EXTRACTED RECORDS:

BEGIN

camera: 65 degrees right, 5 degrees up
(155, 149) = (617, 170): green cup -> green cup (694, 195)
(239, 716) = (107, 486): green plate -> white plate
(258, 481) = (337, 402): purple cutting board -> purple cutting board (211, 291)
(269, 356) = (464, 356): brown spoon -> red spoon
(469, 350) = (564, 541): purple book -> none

END
BEGIN

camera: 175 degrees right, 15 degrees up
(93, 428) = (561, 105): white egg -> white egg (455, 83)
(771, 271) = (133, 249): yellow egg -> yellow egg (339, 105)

END
BEGIN

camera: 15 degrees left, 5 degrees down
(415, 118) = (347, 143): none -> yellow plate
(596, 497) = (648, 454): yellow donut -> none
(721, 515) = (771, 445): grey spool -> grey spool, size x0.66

END

Scan the listing above for the line that has "camera: 65 degrees right, 5 degrees up", then copy exactly from that line through the line that has "(469, 350) = (564, 541): purple book -> none".

camera: 65 degrees right, 5 degrees up
(155, 149) = (617, 170): green cup -> green cup (694, 195)
(239, 716) = (107, 486): green plate -> white plate
(258, 481) = (337, 402): purple cutting board -> purple cutting board (211, 291)
(269, 356) = (464, 356): brown spoon -> red spoon
(469, 350) = (564, 541): purple book -> none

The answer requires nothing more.